■ Work task: Set down exactly the lines from the one containing "camera: 165 degrees right, 5 degrees down" through the last line of the data below, and no others.
*** Opening of Supplied records ***
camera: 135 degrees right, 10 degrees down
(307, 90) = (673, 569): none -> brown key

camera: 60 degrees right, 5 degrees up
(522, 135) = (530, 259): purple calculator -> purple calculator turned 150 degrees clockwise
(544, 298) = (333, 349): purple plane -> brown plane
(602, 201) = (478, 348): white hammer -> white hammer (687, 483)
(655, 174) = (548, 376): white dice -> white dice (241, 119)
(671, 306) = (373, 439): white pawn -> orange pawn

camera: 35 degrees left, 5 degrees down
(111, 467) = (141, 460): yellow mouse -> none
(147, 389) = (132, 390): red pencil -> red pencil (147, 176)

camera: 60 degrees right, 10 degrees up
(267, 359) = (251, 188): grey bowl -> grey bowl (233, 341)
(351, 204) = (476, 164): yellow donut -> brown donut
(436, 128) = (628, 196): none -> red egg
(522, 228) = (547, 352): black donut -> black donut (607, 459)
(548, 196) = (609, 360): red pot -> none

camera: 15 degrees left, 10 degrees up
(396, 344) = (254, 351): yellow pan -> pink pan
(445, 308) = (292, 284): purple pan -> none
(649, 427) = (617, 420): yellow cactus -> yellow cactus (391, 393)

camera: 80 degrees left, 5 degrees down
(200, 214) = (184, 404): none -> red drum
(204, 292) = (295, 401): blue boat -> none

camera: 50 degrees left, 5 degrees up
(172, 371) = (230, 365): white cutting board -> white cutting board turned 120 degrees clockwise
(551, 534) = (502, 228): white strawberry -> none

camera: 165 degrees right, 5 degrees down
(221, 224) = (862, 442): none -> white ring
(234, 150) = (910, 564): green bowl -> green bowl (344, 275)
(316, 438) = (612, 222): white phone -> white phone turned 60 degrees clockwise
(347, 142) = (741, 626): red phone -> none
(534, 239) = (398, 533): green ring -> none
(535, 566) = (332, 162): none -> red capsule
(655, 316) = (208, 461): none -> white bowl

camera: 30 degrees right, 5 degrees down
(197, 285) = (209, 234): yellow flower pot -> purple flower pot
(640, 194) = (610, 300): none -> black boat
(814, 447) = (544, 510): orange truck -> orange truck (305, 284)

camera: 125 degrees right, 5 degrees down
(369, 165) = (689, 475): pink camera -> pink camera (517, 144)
*** Close of Supplied records ***
■ Exercise response:
camera: 165 degrees right, 5 degrees down
(221, 224) = (862, 442): none -> white ring
(234, 150) = (910, 564): green bowl -> green bowl (344, 275)
(316, 438) = (612, 222): white phone -> white phone turned 60 degrees clockwise
(347, 142) = (741, 626): red phone -> none
(534, 239) = (398, 533): green ring -> none
(535, 566) = (332, 162): none -> red capsule
(655, 316) = (208, 461): none -> white bowl

camera: 30 degrees right, 5 degrees down
(197, 285) = (209, 234): yellow flower pot -> purple flower pot
(640, 194) = (610, 300): none -> black boat
(814, 447) = (544, 510): orange truck -> orange truck (305, 284)

camera: 125 degrees right, 5 degrees down
(369, 165) = (689, 475): pink camera -> pink camera (517, 144)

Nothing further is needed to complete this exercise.